Exercise aim → When you copy the data, keep every word exactly as it is and leave the pictures out.

Colored object listings
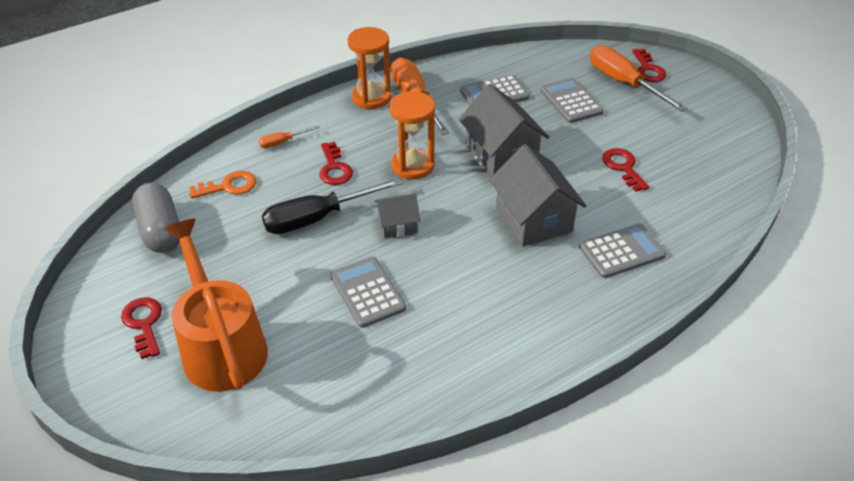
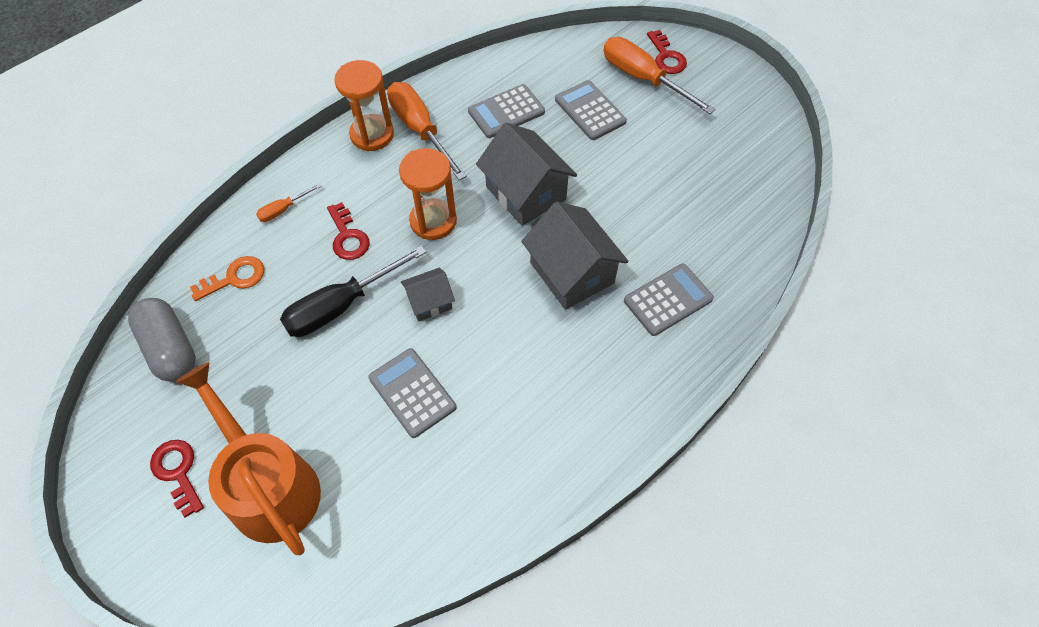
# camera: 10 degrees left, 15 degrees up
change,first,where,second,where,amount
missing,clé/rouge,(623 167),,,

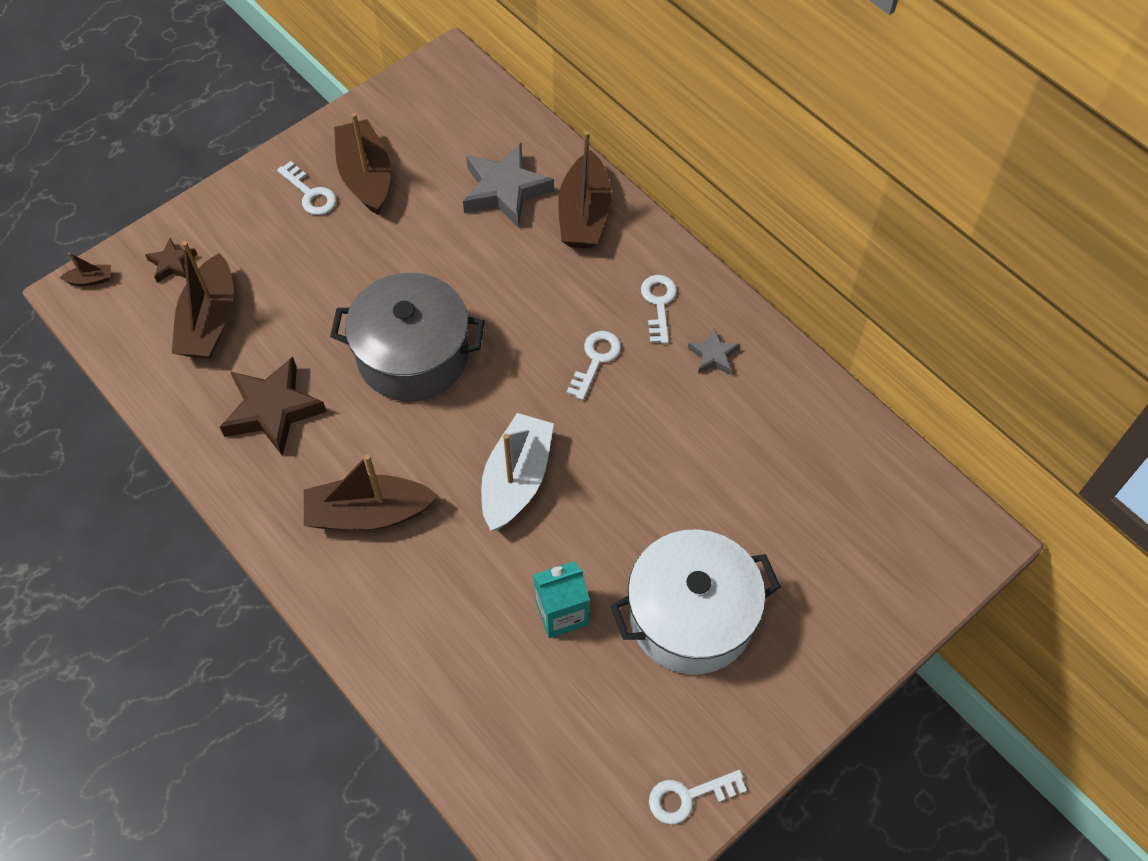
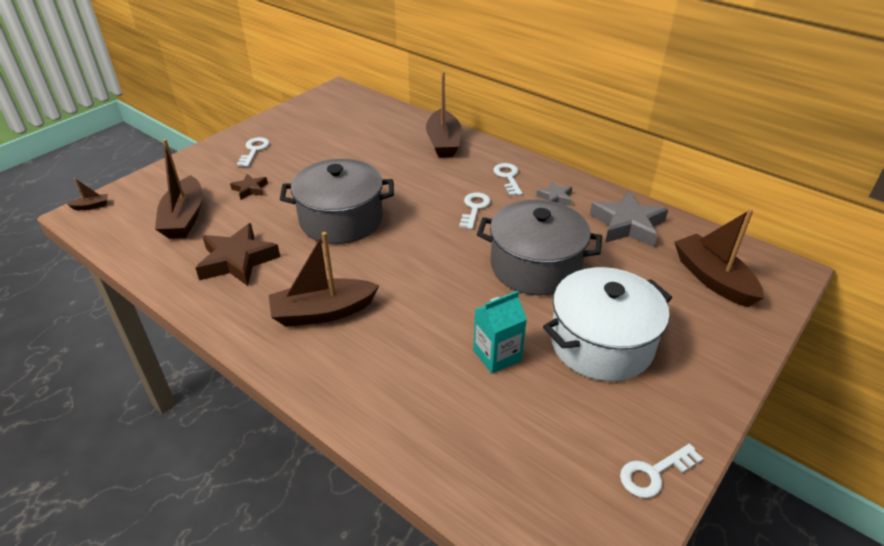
# camera: 10 degrees left, 20 degrees down
change,first,where,second,where,amount
relocated,étoile/marron,(172 263),,(250 189),
spun,clé/blanc,(310 194),,(254 150),120 degrees counterclockwise
appeared,,,marmite/gris,(535 266),
relocated,étoile/gris,(505 190),,(627 225),
relocated,bateau/marron,(366 176),,(713 279),
missing,bateau/blanc,(516 480),,,

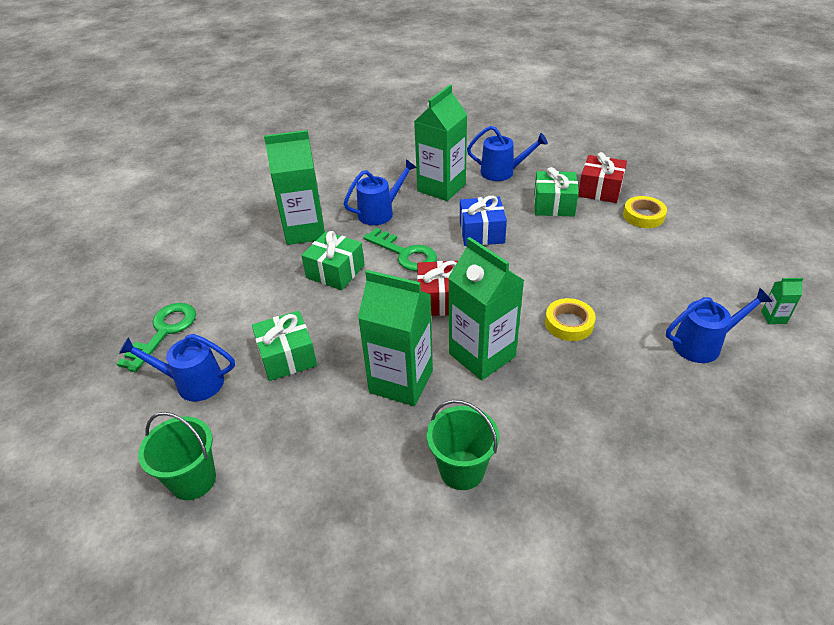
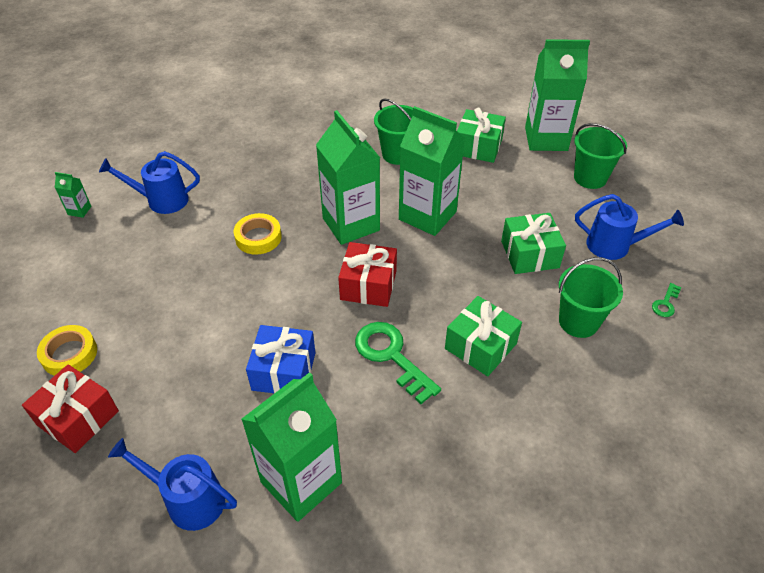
# camera: 170 degrees left, 5 degrees up
change,first,where,second,where,amount
relocated,cadeau/vert,(554 204),,(478 147),
relocated,brique de lait/vert,(305 231),,(546 139),
appeared,,,seau/vert,(578 322),
size,clé/vert,(164 332),,(665 303),x0.48
missing,arrosoir/bleu,(380 212),,,

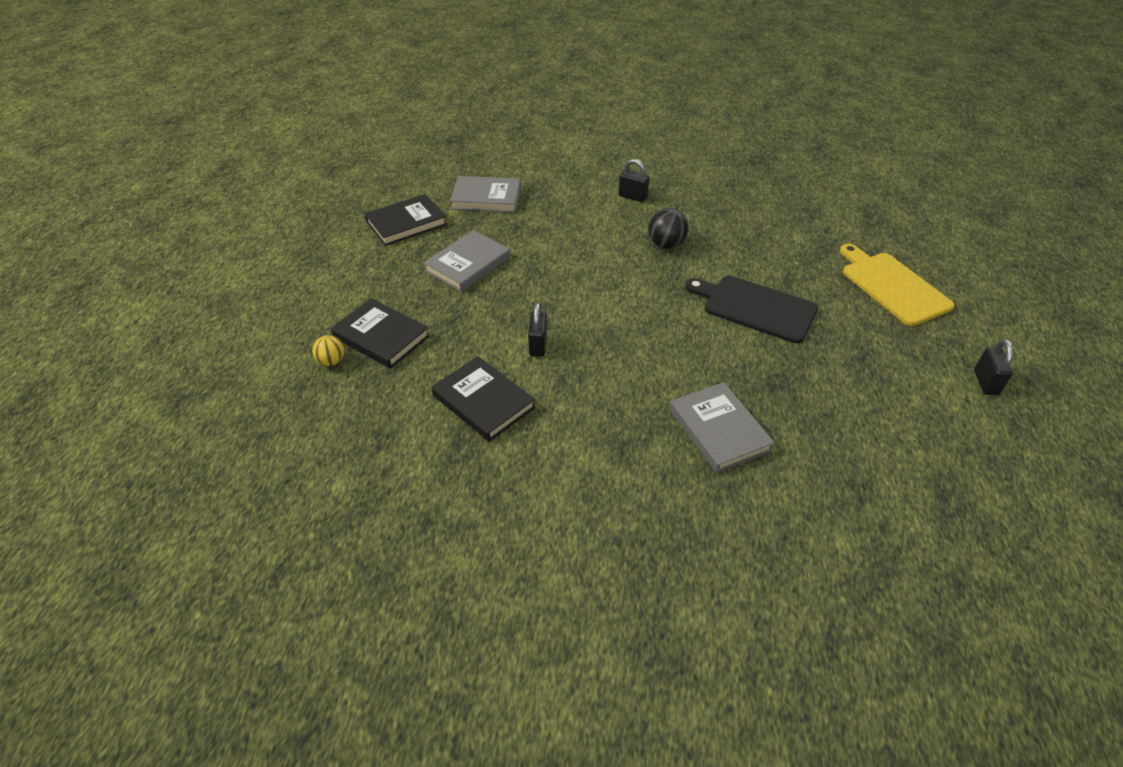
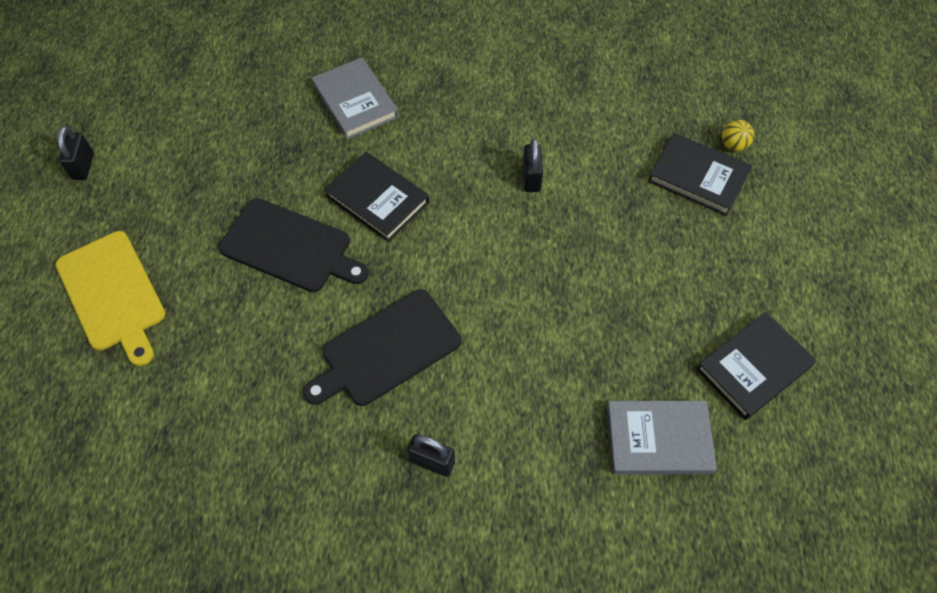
# camera: 175 degrees right, 15 degrees up
change,first,where,second,where,amount
exchanged,balle/noir,(666 245),planche à découper/noir,(387 350),
relocated,livre/noir,(483 401),,(377 199),
missing,livre/gris,(468 264),,,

Problem solution →
# camera: 10 degrees left, 15 degrees up
change,first,where,second,where,amount
missing,clé/rouge,(623 167),,,

# camera: 10 degrees left, 20 degrees down
change,first,where,second,where,amount
relocated,étoile/marron,(172 263),,(250 189),
spun,clé/blanc,(310 194),,(254 150),120 degrees counterclockwise
appeared,,,marmite/gris,(535 266),
relocated,étoile/gris,(505 190),,(627 225),
relocated,bateau/marron,(366 176),,(713 279),
missing,bateau/blanc,(516 480),,,

# camera: 170 degrees left, 5 degrees up
change,first,where,second,where,amount
relocated,cadeau/vert,(554 204),,(478 147),
relocated,brique de lait/vert,(305 231),,(546 139),
appeared,,,seau/vert,(578 322),
size,clé/vert,(164 332),,(665 303),x0.48
missing,arrosoir/bleu,(380 212),,,

# camera: 175 degrees right, 15 degrees up
change,first,where,second,where,amount
exchanged,balle/noir,(666 245),planche à découper/noir,(387 350),
relocated,livre/noir,(483 401),,(377 199),
missing,livre/gris,(468 264),,,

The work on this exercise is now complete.